Extract each of the lines below that contains the string "word", and copy those lines unchanged. Case counts.
** begin Exercise inputs **
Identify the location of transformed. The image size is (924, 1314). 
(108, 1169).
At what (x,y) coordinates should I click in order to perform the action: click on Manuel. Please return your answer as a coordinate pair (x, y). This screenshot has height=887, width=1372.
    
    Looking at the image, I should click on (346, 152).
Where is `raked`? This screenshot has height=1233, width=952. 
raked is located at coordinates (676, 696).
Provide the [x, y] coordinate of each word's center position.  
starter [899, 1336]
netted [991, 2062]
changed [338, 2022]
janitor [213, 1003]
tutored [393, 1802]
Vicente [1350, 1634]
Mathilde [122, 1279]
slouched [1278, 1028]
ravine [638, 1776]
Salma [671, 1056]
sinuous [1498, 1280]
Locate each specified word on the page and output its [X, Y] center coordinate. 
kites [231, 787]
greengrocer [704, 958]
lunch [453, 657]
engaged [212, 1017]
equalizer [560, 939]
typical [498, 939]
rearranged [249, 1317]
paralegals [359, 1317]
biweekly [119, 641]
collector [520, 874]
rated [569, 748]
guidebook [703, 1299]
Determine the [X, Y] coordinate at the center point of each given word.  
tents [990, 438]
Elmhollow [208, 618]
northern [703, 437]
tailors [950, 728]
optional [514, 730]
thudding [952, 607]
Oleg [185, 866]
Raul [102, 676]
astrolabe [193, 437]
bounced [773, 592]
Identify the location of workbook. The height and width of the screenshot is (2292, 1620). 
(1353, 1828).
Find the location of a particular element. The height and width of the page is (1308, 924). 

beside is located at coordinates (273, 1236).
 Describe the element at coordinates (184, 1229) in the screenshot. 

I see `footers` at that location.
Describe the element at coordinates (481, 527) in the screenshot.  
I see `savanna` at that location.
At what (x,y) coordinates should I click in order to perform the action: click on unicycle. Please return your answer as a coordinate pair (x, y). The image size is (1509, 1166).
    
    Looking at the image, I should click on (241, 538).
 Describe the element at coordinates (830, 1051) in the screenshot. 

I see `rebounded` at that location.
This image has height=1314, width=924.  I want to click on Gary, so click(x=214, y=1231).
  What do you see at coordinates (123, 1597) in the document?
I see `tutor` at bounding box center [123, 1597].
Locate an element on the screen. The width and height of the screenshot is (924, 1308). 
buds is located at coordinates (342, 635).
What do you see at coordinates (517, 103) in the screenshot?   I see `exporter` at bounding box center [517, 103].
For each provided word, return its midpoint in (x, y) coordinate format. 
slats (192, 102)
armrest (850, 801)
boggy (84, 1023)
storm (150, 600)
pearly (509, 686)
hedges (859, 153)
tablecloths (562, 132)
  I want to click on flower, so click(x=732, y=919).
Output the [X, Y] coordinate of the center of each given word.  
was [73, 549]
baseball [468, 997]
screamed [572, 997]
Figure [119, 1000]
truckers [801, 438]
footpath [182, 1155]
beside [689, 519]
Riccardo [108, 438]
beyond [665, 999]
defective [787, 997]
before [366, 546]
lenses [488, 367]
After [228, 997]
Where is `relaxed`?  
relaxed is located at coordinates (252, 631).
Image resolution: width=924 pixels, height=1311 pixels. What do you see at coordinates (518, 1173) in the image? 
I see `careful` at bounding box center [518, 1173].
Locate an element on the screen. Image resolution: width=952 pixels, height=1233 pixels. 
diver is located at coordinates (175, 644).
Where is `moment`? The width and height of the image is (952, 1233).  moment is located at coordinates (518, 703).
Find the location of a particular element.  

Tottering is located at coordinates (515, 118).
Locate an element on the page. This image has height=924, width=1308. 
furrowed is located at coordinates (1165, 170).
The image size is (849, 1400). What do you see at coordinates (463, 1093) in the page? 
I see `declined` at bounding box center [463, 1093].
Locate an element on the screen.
** end Exercise inputs **
• [Right answer]
Provide the [x, y] coordinate of each word's center position.  
Locate each specified word on the page and output its [X, Y] center coordinate. 
Determine the [X, Y] coordinate at the center point of each given word.  
For each provided word, return its midpoint in (x, y) coordinate format. 
Output the [X, Y] coordinate of the center of each given word.  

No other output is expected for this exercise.